• [Task statement] From the first line to the last, output the data exactly as it stands, minus its pictures.

• [Material shown]
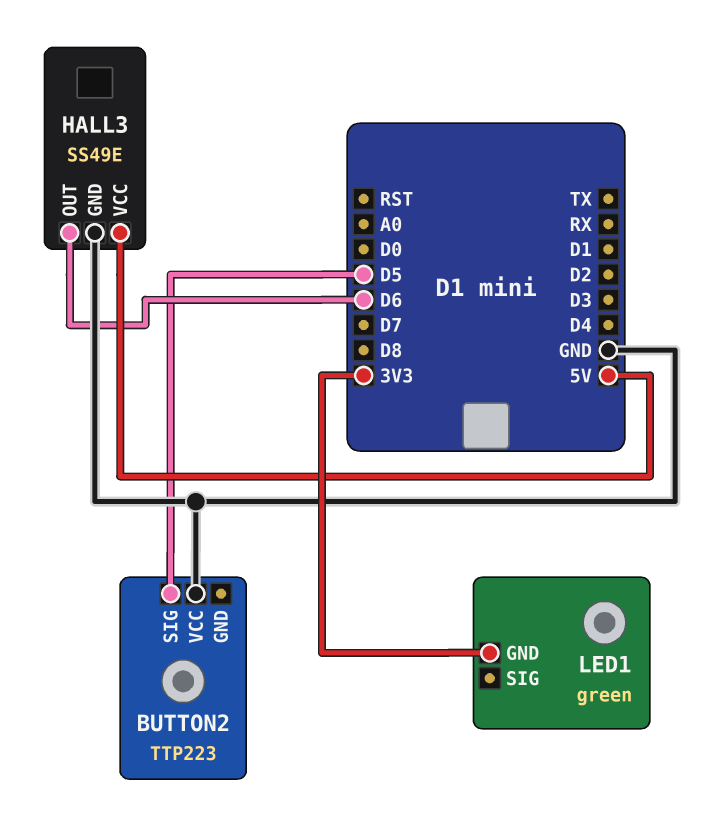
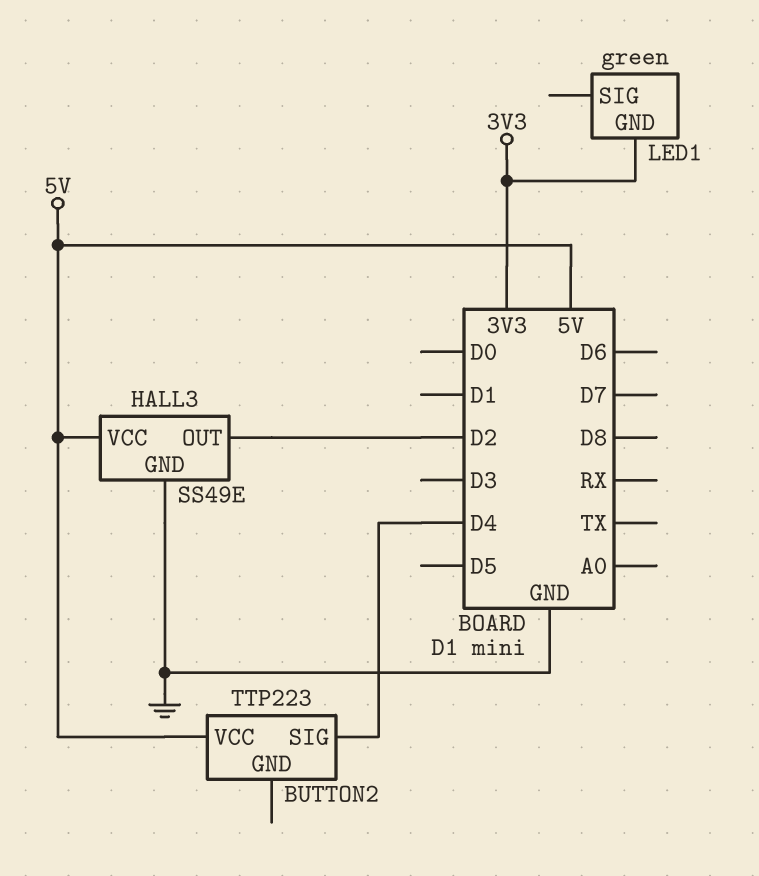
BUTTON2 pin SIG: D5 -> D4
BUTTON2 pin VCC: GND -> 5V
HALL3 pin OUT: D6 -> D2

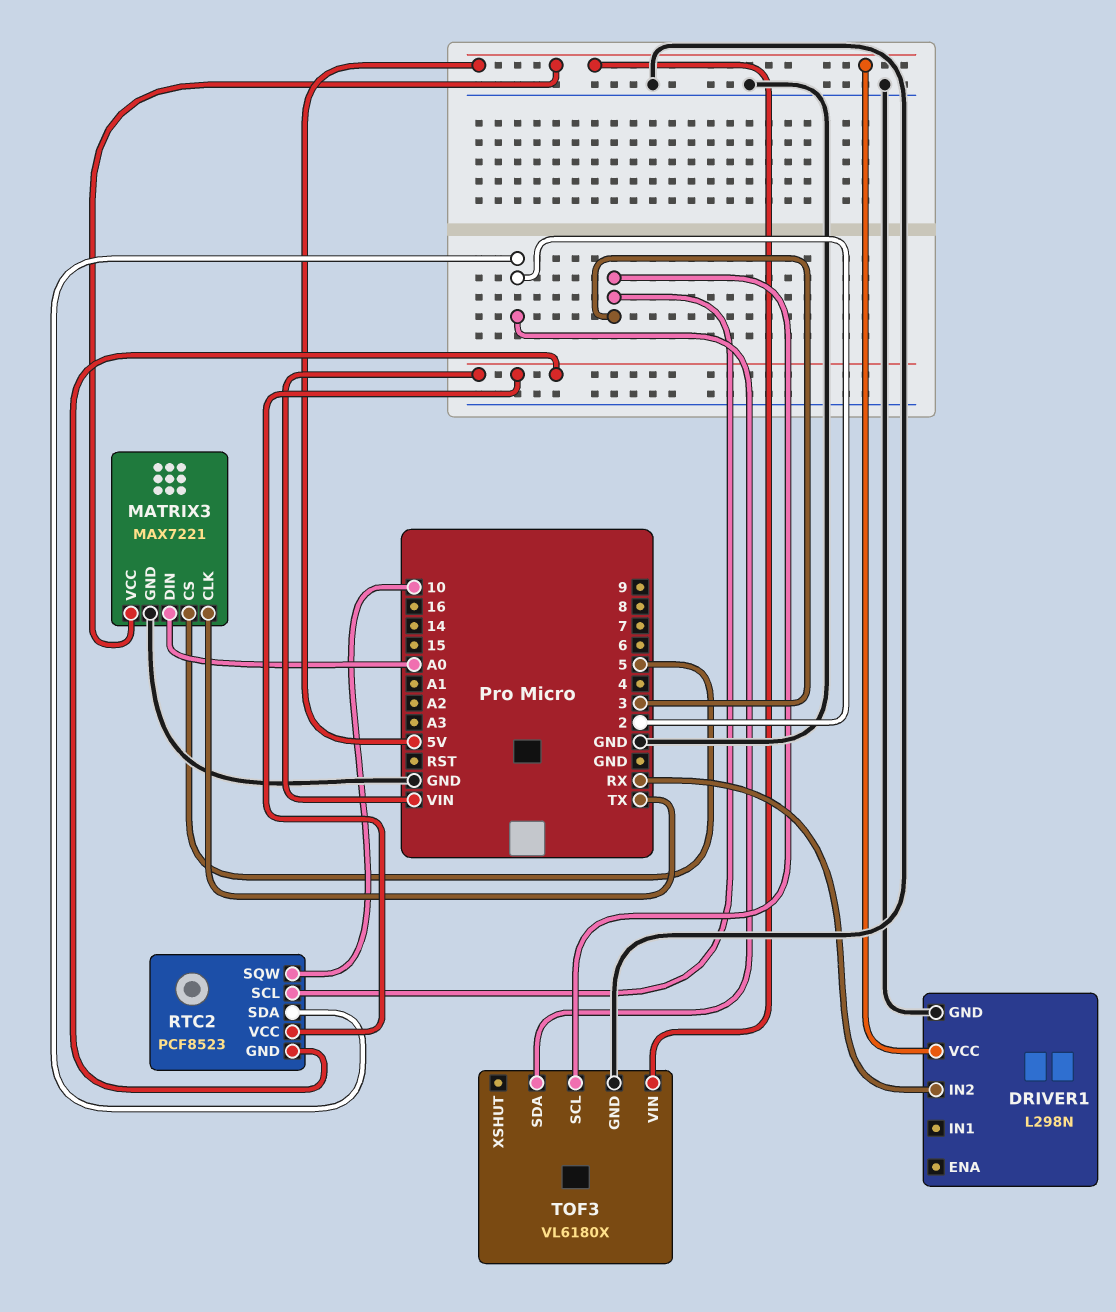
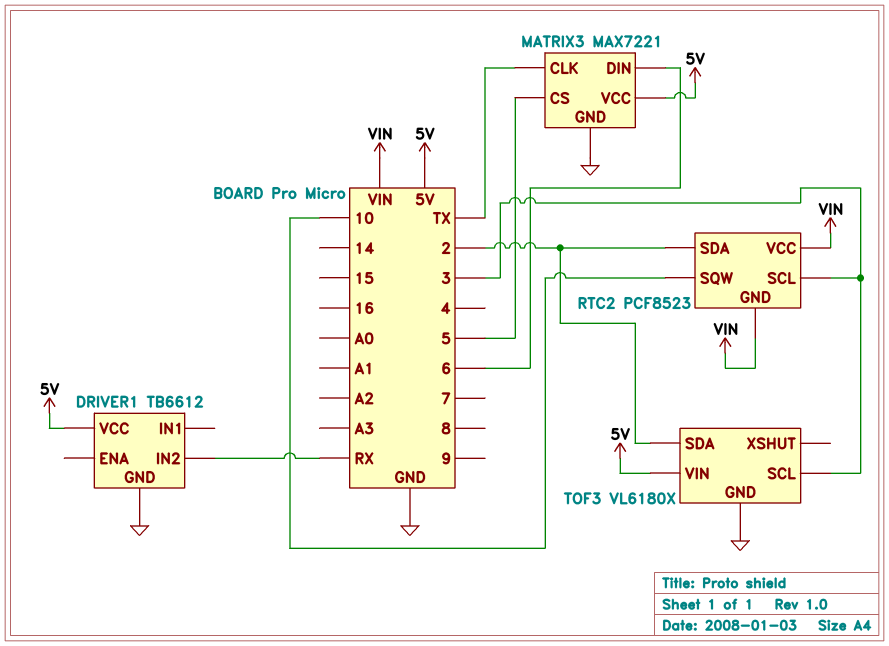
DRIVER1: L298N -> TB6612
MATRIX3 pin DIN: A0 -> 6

• [Expected answer]
BUTTON2 pin SIG: D5 -> D4
BUTTON2 pin VCC: GND -> 5V
HALL3 pin OUT: D6 -> D2

DRIVER1: L298N -> TB6612
MATRIX3 pin DIN: A0 -> 6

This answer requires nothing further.